- Task -
Everything in the data must be repeated exactly, apart from the pictures, which are left out.

- Data to examine -
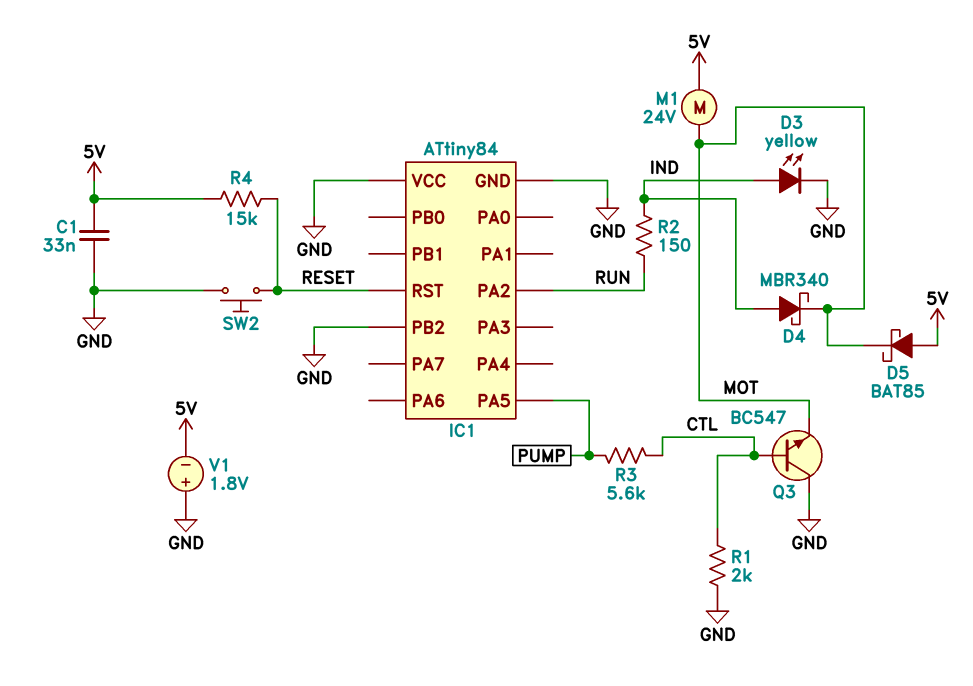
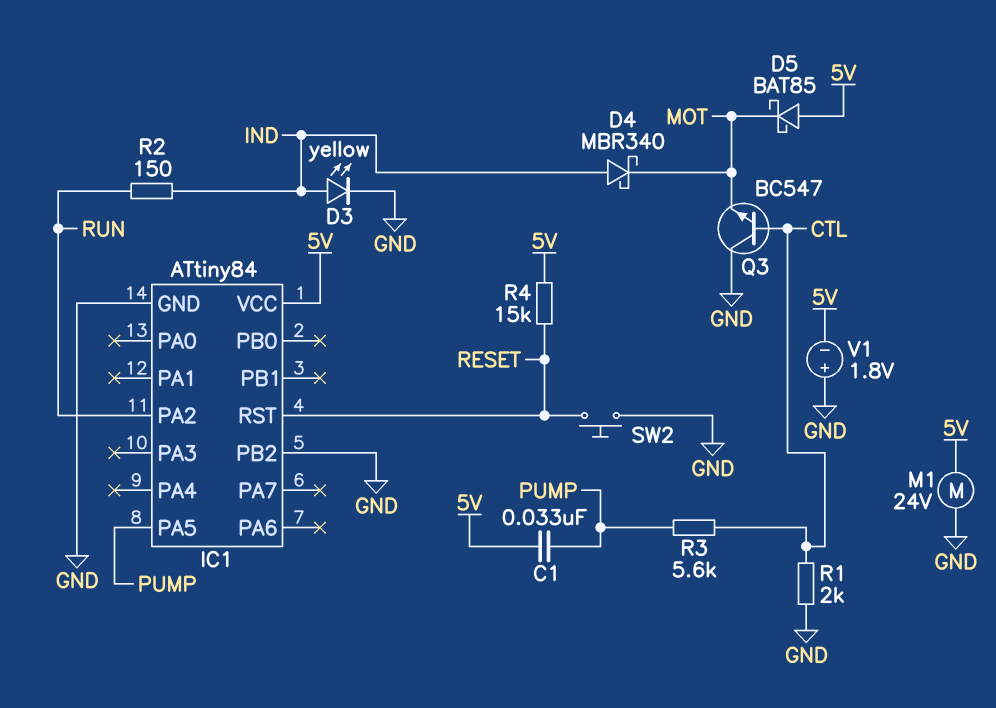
C1: 33nF (5V, GND) -> 33nF (5V, PUMP)
IC1 pin VCC: GND -> 5V
M1: motor 24V (5V, MOT) -> motor 24V (5V, GND)

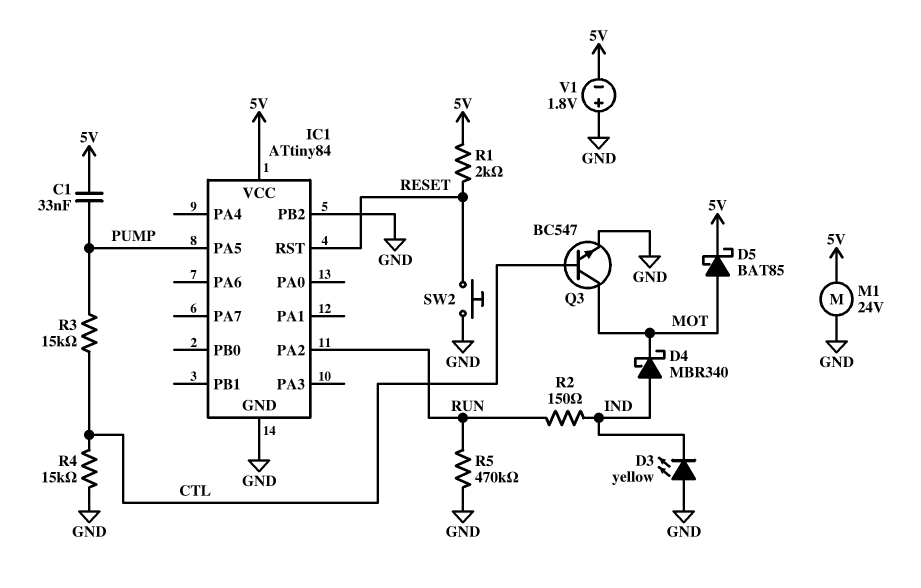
D3: LED yellow (A IND, K GND) -> LED yellow (A GND, K IND)
D5: schottky BAT85 (A 5V, K MOT) -> schottky BAT85 (A MOT, K 5V)
Q3: NPN BC547 (B CTL, C GND, E MOT) -> NPN BC547 (B CTL, C MOT, E GND)
R1: 2k (CTL, GND) -> 2k (5V, RESET)
R3: 5.6k (CTL, PUMP) -> 15k (CTL, PUMP)
R4: 15k (5V, RESET) -> 15k (CTL, GND)
R5: none -> 470k (GND, RUN)

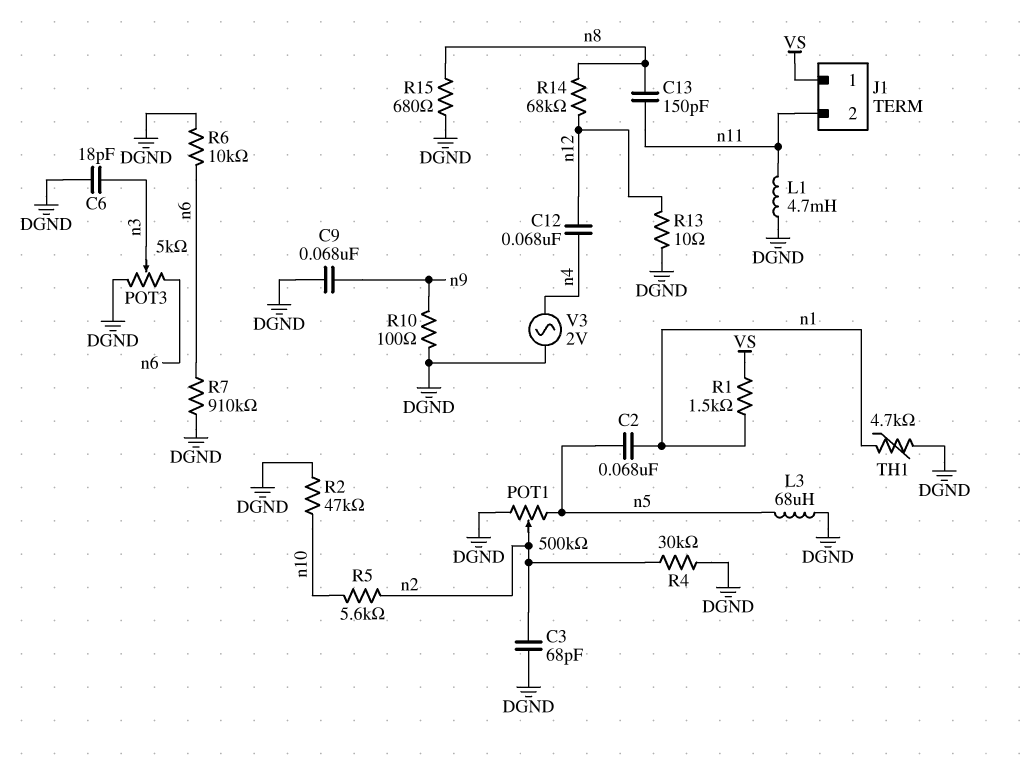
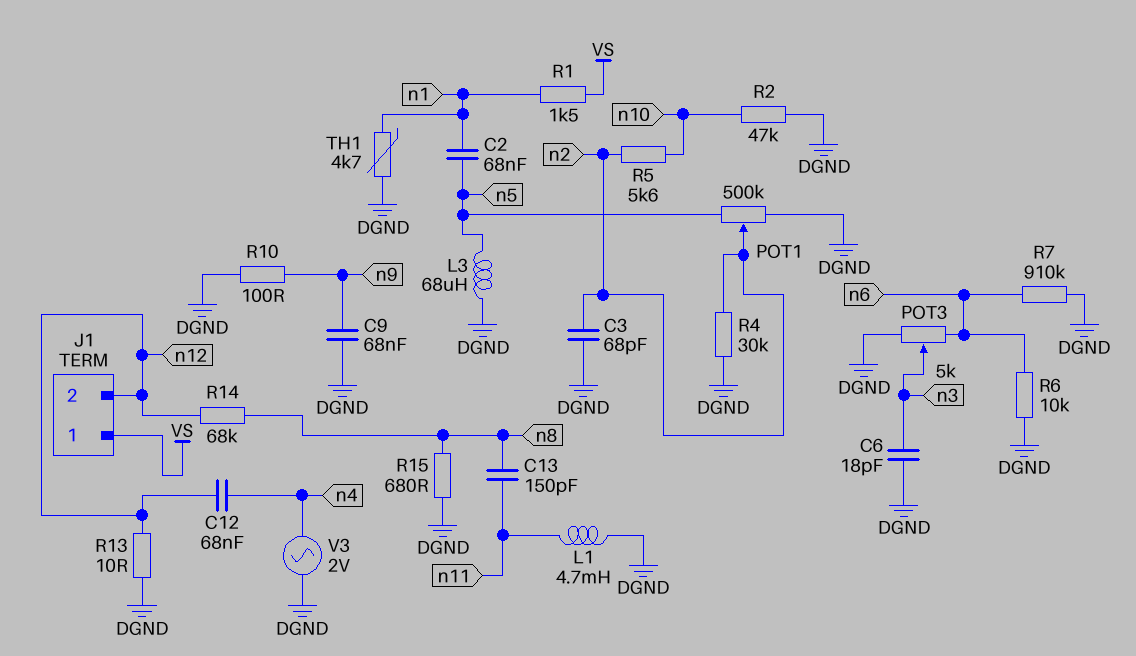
J1 pin 2: n11 -> n12

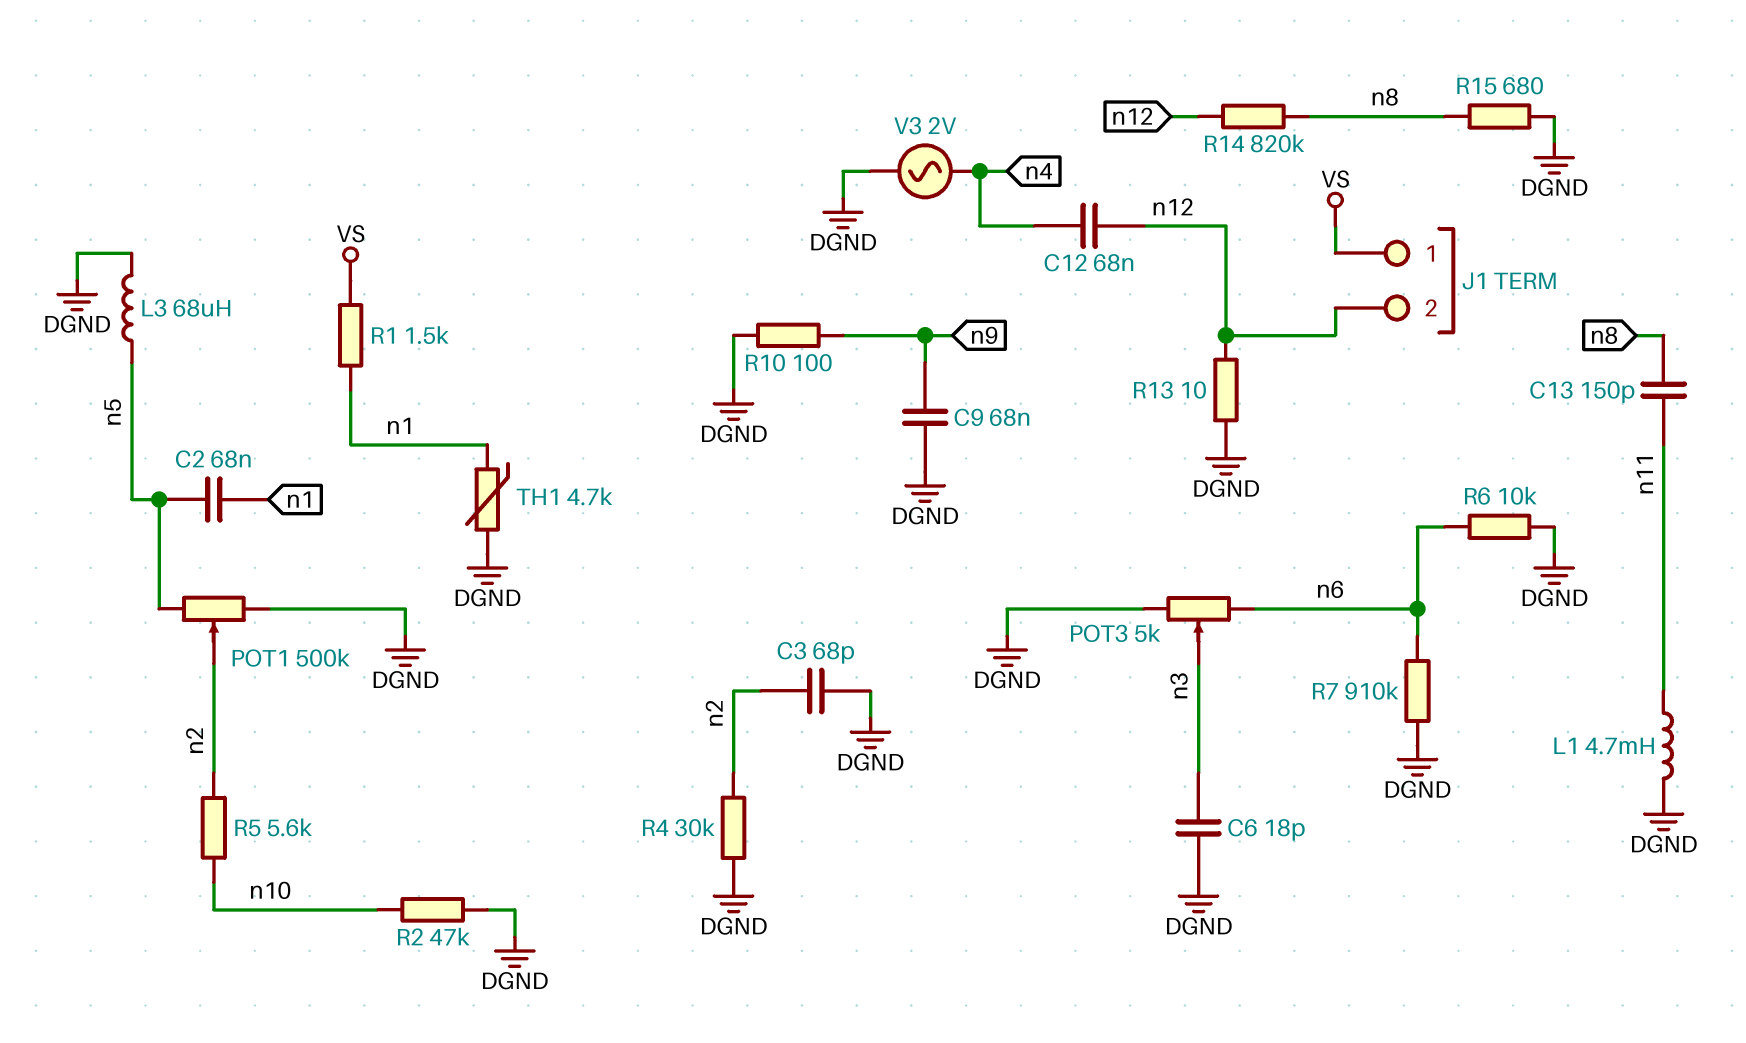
R14: 68k (n8, n12) -> 820k (n8, n12)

- Response for this exercise -
C1: 33nF (5V, GND) -> 33nF (5V, PUMP)
IC1 pin VCC: GND -> 5V
M1: motor 24V (5V, MOT) -> motor 24V (5V, GND)

D3: LED yellow (A IND, K GND) -> LED yellow (A GND, K IND)
D5: schottky BAT85 (A 5V, K MOT) -> schottky BAT85 (A MOT, K 5V)
Q3: NPN BC547 (B CTL, C GND, E MOT) -> NPN BC547 (B CTL, C MOT, E GND)
R1: 2k (CTL, GND) -> 2k (5V, RESET)
R3: 5.6k (CTL, PUMP) -> 15k (CTL, PUMP)
R4: 15k (5V, RESET) -> 15k (CTL, GND)
R5: none -> 470k (GND, RUN)

J1 pin 2: n11 -> n12

R14: 68k (n8, n12) -> 820k (n8, n12)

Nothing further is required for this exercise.